**Records for the task**

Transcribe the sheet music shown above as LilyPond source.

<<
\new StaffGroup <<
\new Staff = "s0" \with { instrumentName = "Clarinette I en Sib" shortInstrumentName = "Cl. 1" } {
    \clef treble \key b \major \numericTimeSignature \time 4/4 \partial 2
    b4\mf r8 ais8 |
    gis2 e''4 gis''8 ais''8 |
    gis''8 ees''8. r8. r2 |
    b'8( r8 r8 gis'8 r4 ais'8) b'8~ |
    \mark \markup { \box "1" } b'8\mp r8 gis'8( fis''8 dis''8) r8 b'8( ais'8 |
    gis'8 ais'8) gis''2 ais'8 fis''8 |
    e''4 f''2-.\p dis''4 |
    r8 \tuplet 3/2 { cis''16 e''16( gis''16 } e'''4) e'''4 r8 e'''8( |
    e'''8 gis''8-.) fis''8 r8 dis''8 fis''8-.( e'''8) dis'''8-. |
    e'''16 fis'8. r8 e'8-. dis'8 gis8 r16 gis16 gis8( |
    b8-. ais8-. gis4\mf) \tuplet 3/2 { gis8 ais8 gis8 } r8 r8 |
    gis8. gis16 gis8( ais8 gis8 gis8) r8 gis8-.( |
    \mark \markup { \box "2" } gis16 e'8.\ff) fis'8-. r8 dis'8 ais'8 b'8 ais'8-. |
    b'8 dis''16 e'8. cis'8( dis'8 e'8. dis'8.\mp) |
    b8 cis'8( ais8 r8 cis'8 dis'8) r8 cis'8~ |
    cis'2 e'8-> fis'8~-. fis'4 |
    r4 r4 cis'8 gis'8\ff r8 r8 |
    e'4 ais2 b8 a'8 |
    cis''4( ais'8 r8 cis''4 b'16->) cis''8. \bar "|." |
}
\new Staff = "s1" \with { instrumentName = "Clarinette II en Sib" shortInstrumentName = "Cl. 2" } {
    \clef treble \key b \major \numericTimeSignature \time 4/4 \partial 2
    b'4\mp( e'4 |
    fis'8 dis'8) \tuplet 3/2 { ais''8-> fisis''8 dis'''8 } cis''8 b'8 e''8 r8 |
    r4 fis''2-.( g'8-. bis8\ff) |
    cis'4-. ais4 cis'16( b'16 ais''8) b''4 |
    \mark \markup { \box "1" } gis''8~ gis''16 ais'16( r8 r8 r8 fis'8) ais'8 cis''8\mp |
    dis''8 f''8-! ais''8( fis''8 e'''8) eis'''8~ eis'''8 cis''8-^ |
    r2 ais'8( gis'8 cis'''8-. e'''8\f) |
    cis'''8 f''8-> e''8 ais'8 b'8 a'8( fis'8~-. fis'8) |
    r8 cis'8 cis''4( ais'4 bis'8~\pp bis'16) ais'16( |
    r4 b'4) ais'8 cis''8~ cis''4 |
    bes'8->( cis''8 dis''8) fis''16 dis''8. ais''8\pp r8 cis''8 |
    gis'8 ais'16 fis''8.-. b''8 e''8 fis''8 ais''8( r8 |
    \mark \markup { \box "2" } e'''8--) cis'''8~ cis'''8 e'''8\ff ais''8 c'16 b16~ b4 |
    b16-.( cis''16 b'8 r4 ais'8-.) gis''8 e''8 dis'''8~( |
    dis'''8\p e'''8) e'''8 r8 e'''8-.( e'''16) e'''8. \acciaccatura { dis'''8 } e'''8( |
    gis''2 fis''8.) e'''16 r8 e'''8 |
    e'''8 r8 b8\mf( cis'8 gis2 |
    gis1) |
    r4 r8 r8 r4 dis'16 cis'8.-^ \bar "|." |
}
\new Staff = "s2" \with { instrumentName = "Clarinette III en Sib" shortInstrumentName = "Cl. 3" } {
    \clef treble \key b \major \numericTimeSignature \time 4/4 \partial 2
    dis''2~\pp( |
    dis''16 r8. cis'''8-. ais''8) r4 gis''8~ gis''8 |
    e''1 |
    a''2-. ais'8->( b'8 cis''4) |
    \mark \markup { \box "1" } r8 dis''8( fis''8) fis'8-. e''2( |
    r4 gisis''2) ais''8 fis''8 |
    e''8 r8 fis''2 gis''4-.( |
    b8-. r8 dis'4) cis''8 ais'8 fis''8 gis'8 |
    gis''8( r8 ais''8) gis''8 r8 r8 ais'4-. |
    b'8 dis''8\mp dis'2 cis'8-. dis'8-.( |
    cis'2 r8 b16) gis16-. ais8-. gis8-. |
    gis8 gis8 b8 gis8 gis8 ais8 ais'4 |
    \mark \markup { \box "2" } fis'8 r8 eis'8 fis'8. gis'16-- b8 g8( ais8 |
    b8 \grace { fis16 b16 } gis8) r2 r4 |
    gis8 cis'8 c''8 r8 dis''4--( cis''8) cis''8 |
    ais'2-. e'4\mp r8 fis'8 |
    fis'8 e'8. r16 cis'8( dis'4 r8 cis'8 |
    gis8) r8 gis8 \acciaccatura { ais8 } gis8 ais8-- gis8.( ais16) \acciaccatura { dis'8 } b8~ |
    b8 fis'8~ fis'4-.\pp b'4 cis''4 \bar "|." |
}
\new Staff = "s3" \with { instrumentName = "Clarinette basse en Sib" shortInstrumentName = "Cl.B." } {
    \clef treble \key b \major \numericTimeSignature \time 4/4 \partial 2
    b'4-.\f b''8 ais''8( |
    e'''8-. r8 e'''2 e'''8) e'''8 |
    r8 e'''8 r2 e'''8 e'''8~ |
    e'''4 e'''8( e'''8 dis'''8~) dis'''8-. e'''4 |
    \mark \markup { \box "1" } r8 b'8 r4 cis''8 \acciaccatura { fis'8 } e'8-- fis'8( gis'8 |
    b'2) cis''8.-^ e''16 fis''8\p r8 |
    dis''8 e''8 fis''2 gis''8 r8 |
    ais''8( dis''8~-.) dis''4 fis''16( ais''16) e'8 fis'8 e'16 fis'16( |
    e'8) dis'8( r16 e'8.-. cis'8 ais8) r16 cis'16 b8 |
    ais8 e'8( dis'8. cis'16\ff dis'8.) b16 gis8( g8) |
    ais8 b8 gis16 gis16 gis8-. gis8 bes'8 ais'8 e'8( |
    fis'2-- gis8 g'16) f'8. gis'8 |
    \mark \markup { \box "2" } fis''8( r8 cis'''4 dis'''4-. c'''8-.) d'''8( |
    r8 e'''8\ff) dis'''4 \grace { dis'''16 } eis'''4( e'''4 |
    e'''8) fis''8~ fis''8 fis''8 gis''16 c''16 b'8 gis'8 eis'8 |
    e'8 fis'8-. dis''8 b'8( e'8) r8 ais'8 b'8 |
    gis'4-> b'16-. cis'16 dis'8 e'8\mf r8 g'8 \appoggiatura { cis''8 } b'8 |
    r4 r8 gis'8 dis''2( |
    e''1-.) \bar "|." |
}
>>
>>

**Problem description**
Pull out every line of the LilyPond source above that contains the string "tuplet".

**Solution to the exercise**
    r8 \tuplet 3/2 { cis''16 e''16( gis''16 } e'''4) e'''4 r8 e'''8( |
    b8-. ais8-. gis4\mf) \tuplet 3/2 { gis8 ais8 gis8 } r8 r8 |
    fis'8 dis'8) \tuplet 3/2 { ais''8-> fisis''8 dis'''8 } cis''8 b'8 e''8 r8 |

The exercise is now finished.